> [ASSIGNMENT]
Find the string "purple" in the data, and copy out each line that has it.

> [PROVIDED RECORDS]
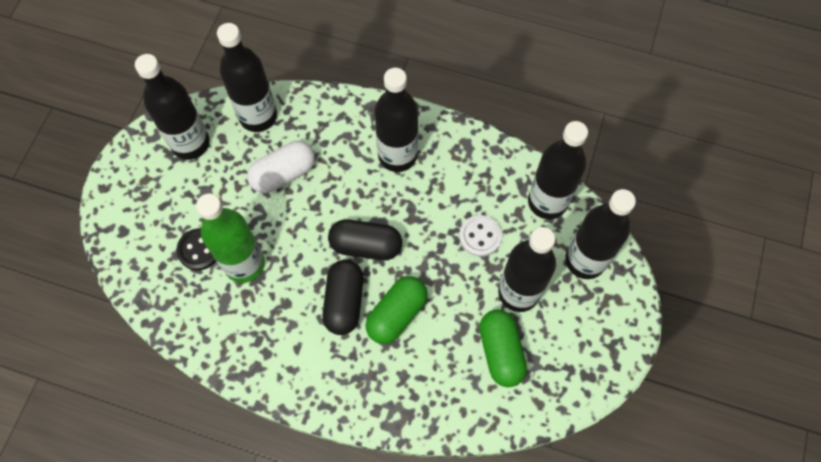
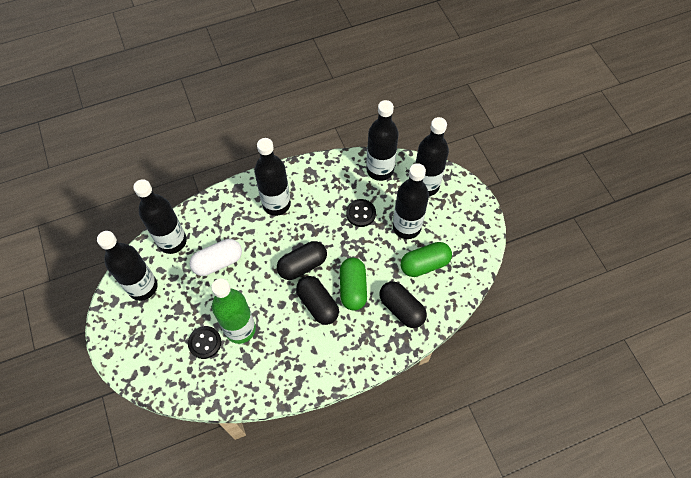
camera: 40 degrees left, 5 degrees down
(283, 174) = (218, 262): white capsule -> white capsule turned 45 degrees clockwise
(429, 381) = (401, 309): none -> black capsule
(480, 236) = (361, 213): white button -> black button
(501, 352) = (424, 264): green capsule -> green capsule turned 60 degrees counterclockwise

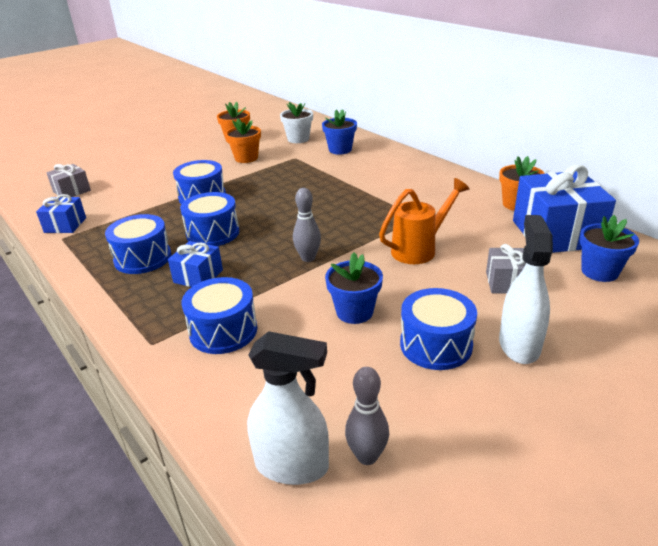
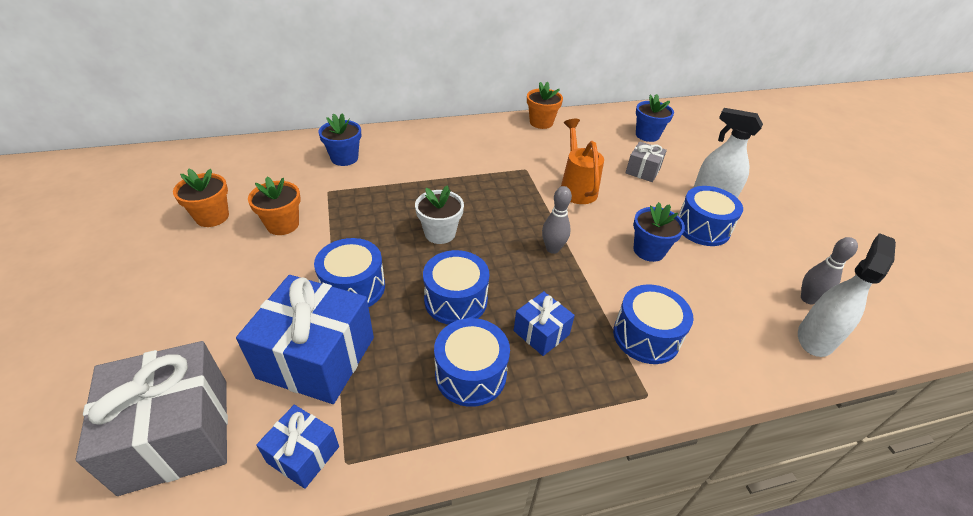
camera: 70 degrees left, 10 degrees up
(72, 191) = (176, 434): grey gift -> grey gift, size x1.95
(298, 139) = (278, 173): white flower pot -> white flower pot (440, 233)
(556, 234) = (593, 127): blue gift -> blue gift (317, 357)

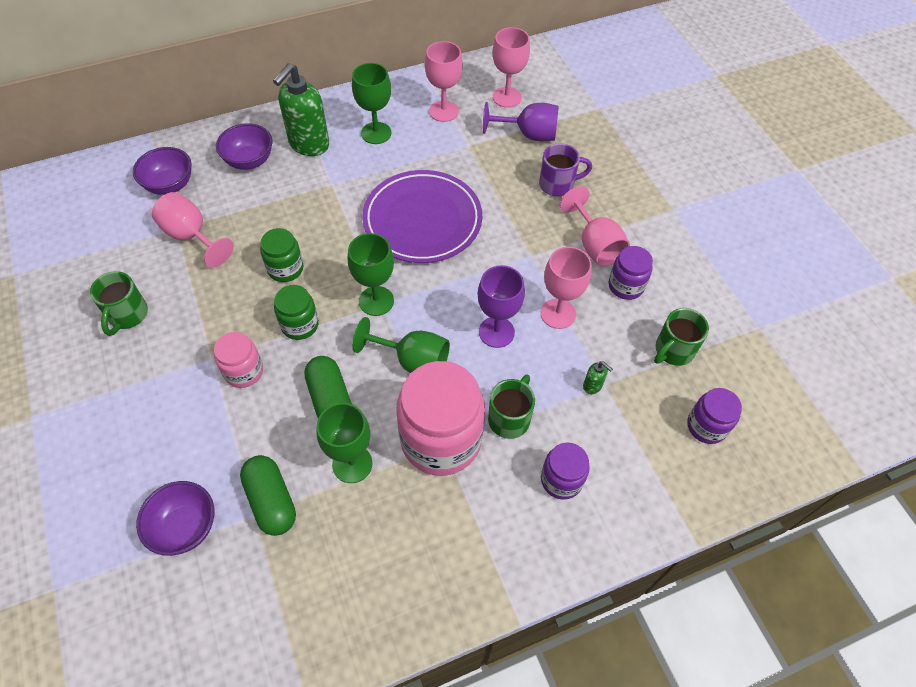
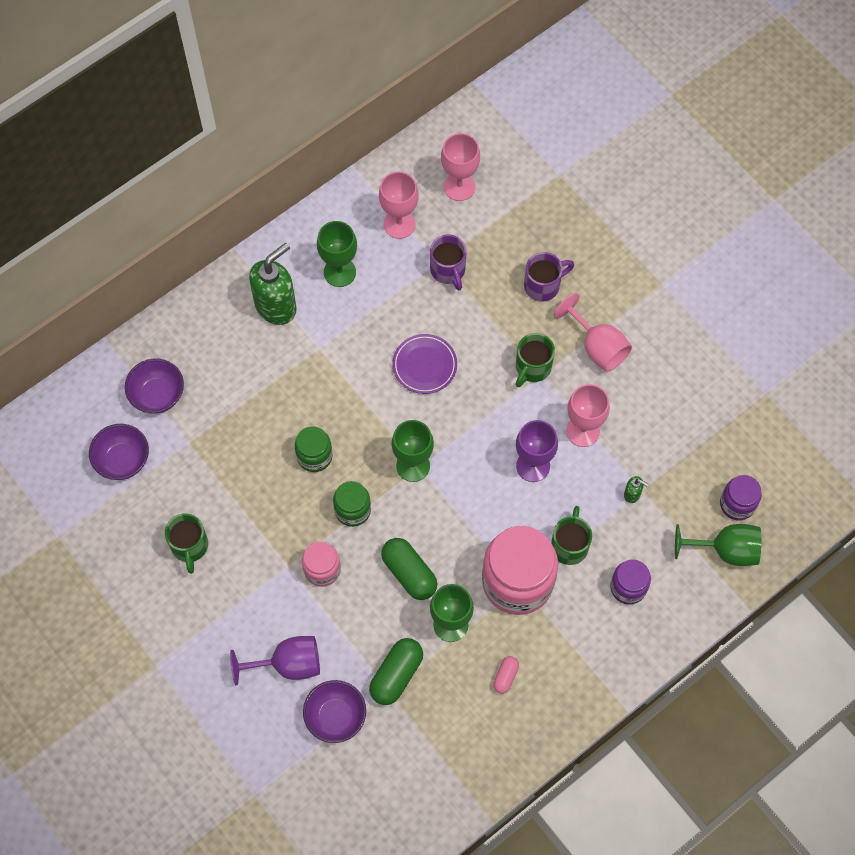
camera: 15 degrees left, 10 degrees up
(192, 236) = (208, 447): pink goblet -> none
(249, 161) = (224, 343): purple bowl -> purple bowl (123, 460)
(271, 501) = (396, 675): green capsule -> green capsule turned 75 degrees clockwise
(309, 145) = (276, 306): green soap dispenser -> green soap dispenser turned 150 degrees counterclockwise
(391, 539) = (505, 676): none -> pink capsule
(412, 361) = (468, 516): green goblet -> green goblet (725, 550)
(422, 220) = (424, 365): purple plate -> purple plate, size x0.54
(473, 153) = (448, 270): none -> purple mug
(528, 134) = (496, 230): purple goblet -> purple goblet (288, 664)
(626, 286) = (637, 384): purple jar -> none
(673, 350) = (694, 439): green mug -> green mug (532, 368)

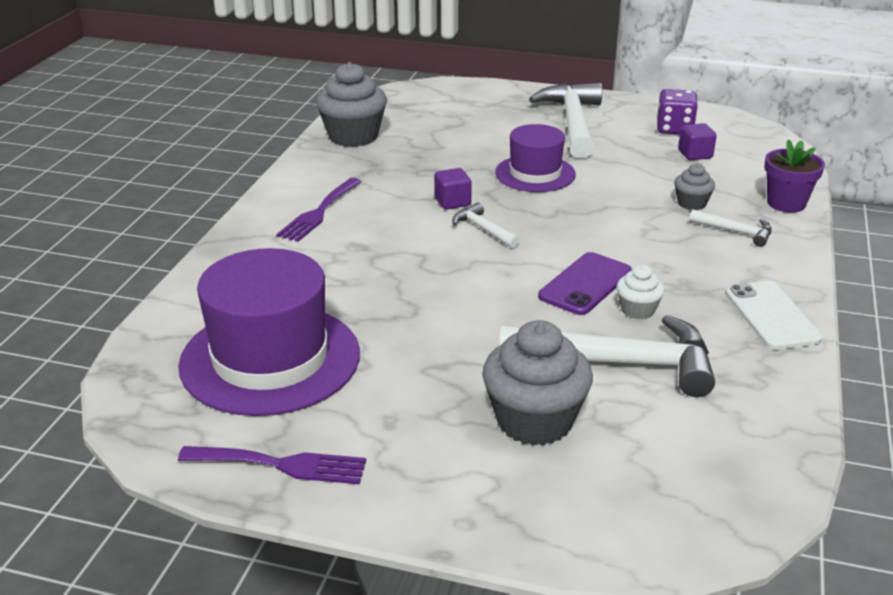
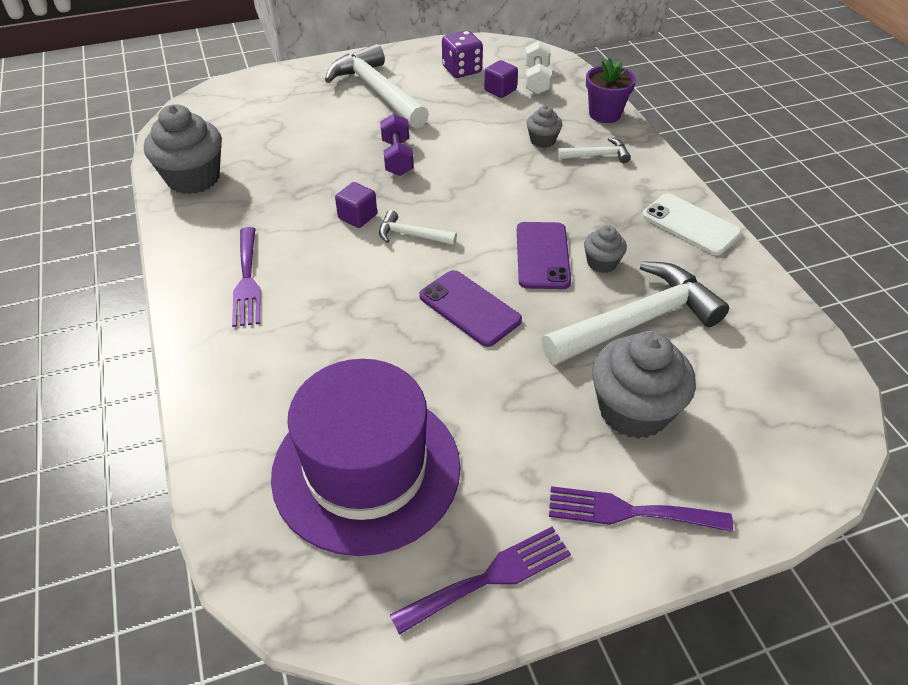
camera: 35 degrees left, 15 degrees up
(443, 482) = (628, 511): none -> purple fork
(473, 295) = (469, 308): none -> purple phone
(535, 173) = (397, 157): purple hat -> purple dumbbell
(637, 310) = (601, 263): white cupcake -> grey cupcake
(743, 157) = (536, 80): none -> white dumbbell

> [EXERCISE SOLUTION]
(249, 161) = (224, 343): purple bowl -> purple bowl (123, 460)
(422, 220) = (424, 365): purple plate -> purple plate, size x0.54
(473, 153) = (448, 270): none -> purple mug
(528, 134) = (496, 230): purple goblet -> purple goblet (288, 664)
(626, 286) = (637, 384): purple jar -> none
(443, 482) = (628, 511): none -> purple fork
(473, 295) = (469, 308): none -> purple phone
(535, 173) = (397, 157): purple hat -> purple dumbbell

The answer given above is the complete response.